[Opening DATASET RECORDS section]
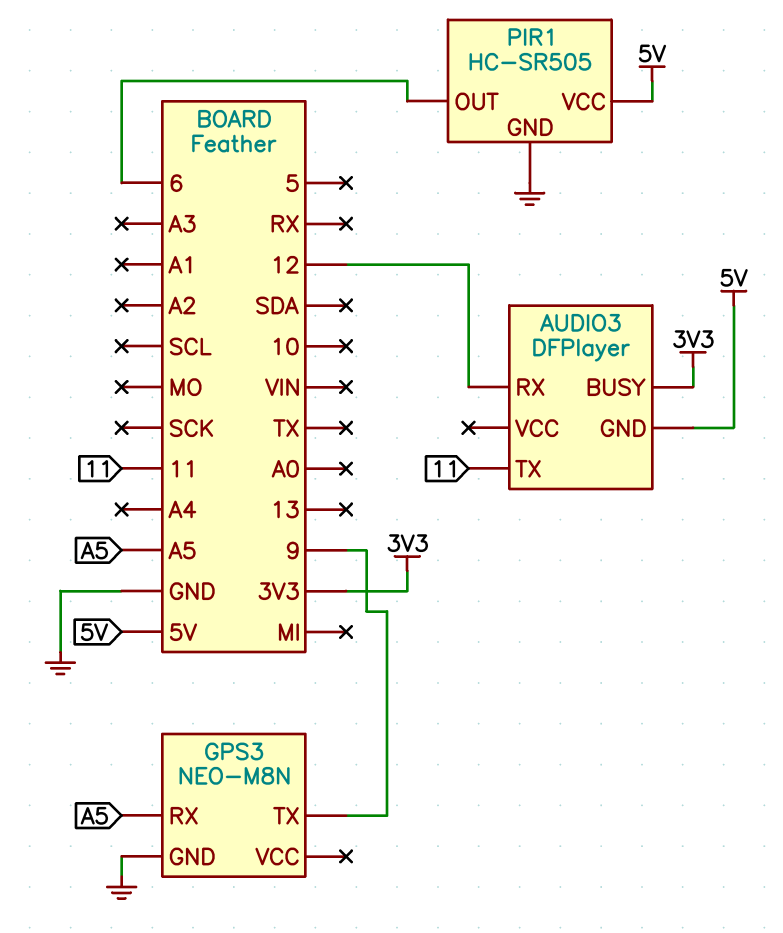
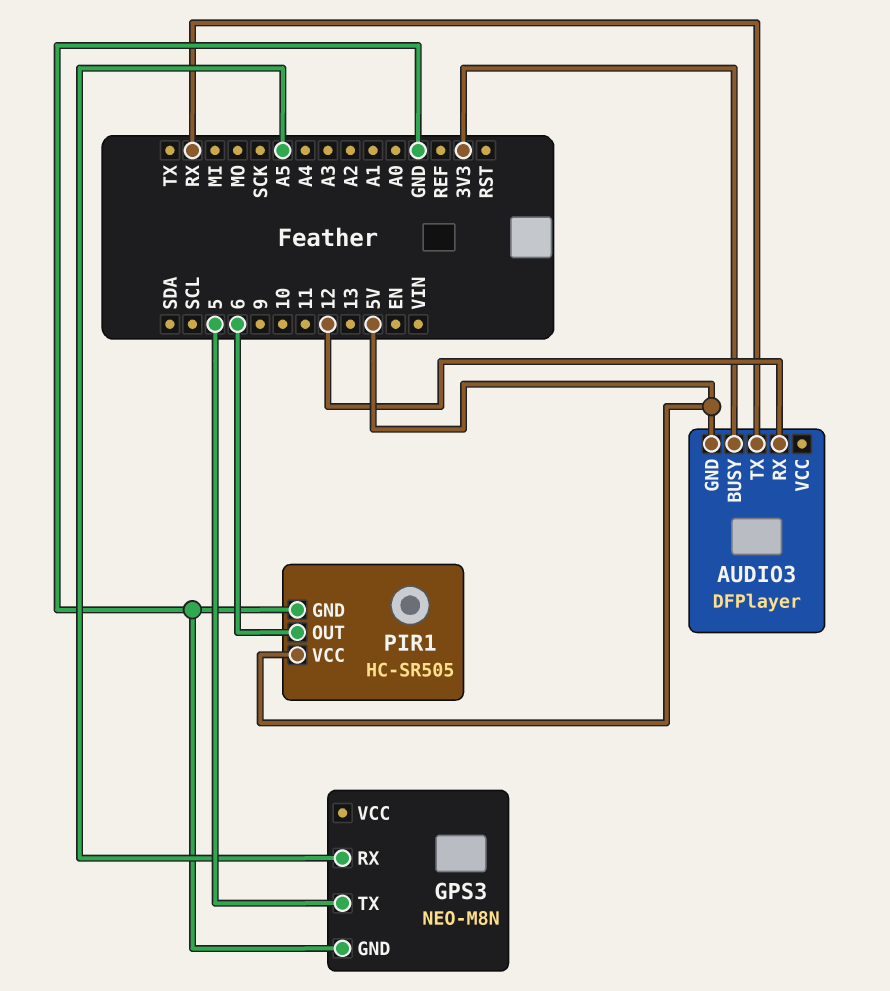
AUDIO3 pin TX: 11 -> RX
GPS3 pin TX: 9 -> 5

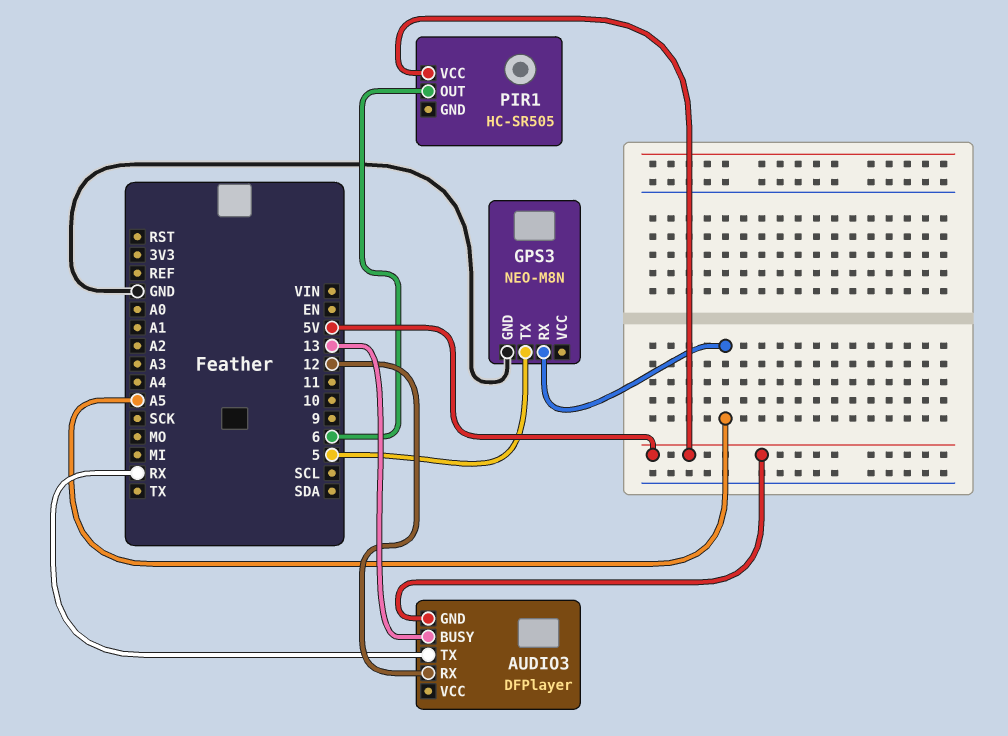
AUDIO3 pin BUSY: 3V3 -> 13
PIR1 pin GND: GND -> none

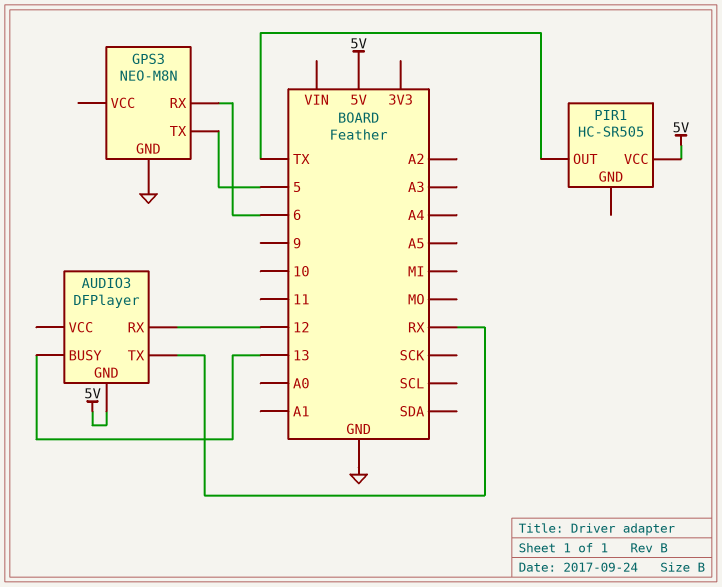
GPS3 pin RX: A5 -> 6
PIR1 pin OUT: 6 -> TX

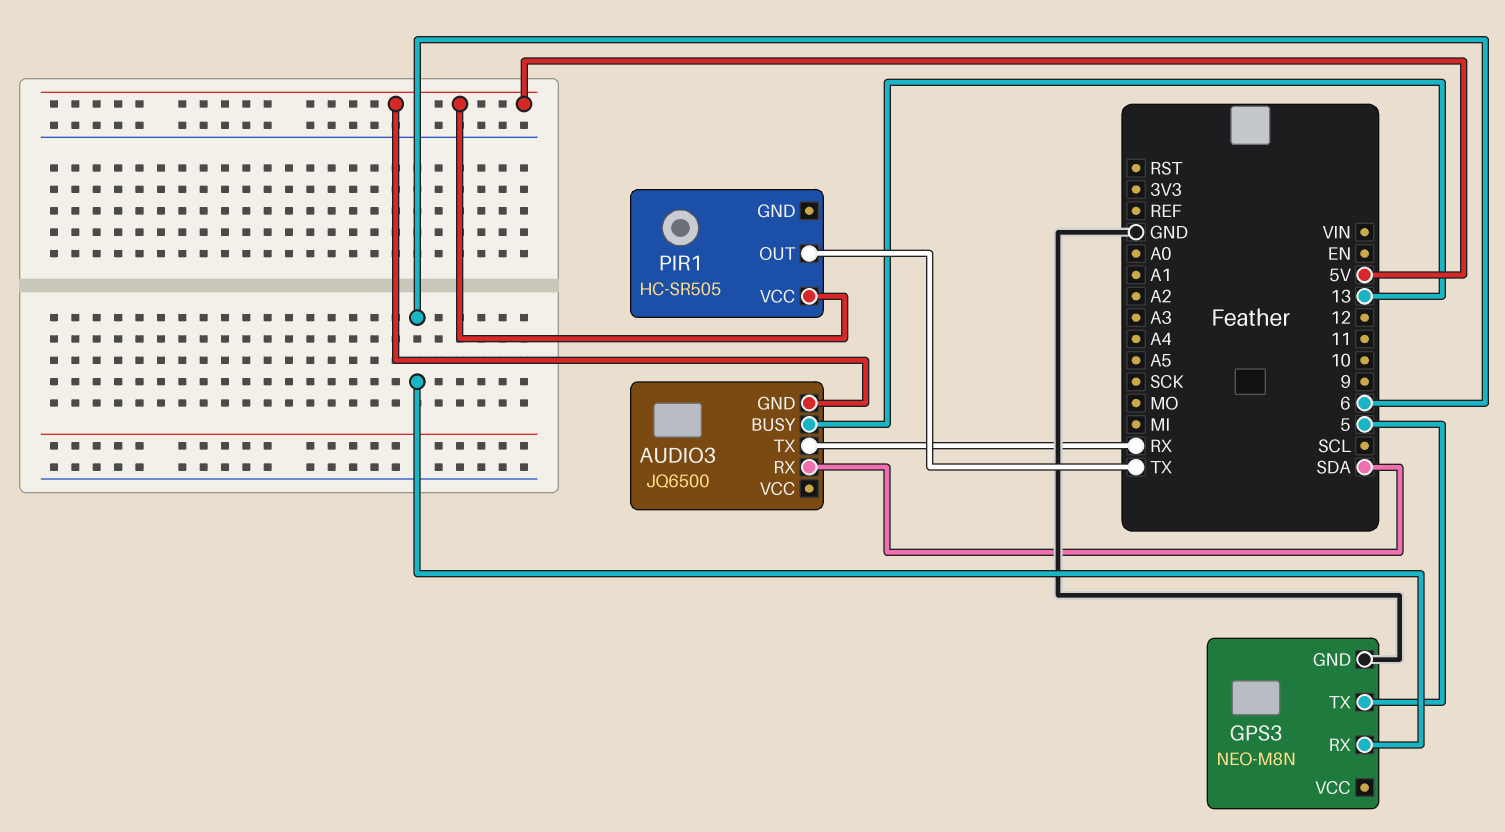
AUDIO3: DFPlayer -> JQ6500
AUDIO3 pin RX: 12 -> SDA

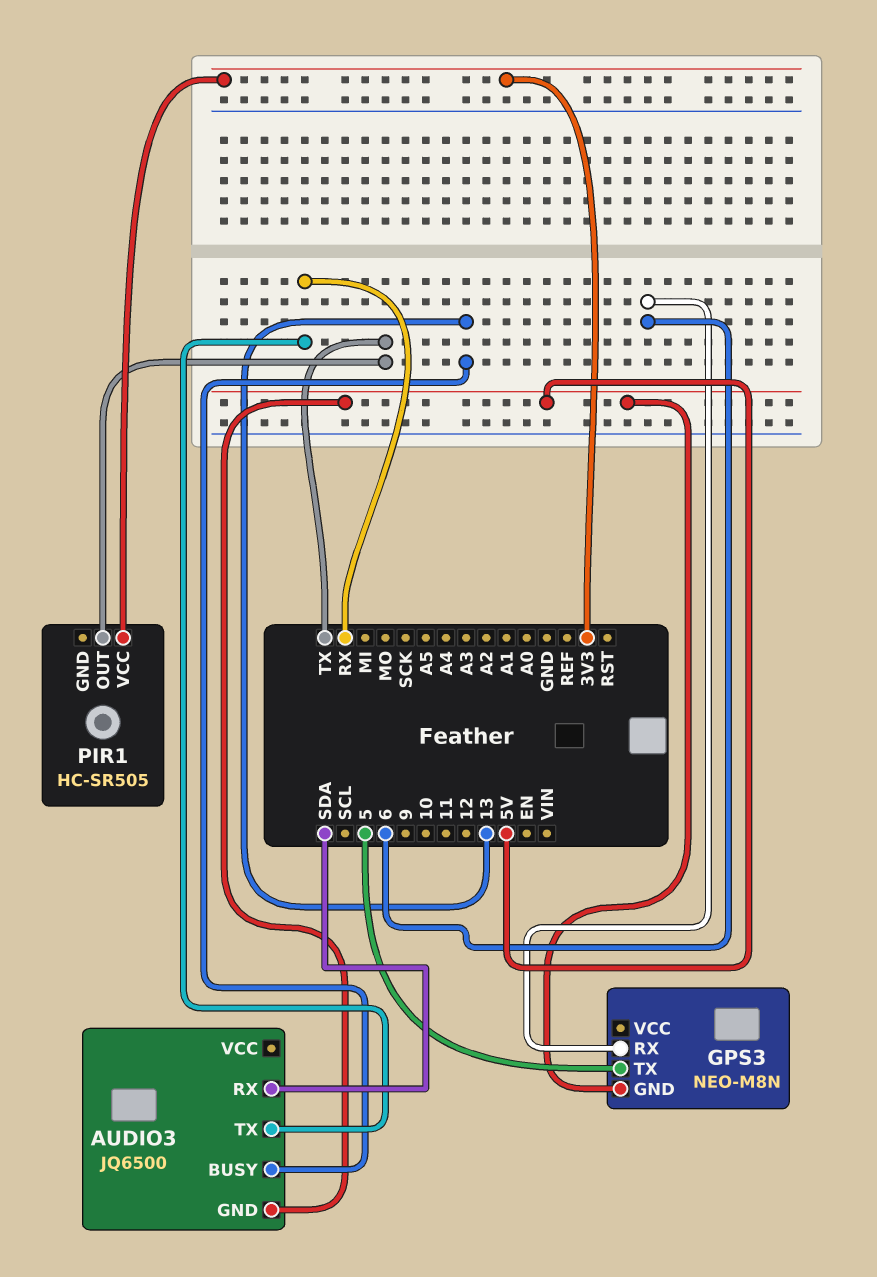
GPS3 pin GND: GND -> 5V
PIR1 pin VCC: 5V -> 3V3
[Closing DATASET RECORDS section]
## REQUIRED WORK
Exactly the lines from the line containing "AUDIO3: DFPlayer -> JQ6500" to the end of the records need to be copied, both ends included, with pictures left out.

## WORKED SOLUTION
AUDIO3: DFPlayer -> JQ6500
AUDIO3 pin RX: 12 -> SDA

GPS3 pin GND: GND -> 5V
PIR1 pin VCC: 5V -> 3V3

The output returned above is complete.